━━━ STORED DATA ━━━

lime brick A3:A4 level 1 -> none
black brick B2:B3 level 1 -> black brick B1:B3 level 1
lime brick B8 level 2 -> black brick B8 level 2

━━━

### WHAT THE EXERCISE ASKS
Copy the listing in full, and keep every word exactly as it is.

### EXERCISE RESULT
lime brick A3:A4 level 1 -> none
black brick B2:B3 level 1 -> black brick B1:B3 level 1
lime brick B8 level 2 -> black brick B8 level 2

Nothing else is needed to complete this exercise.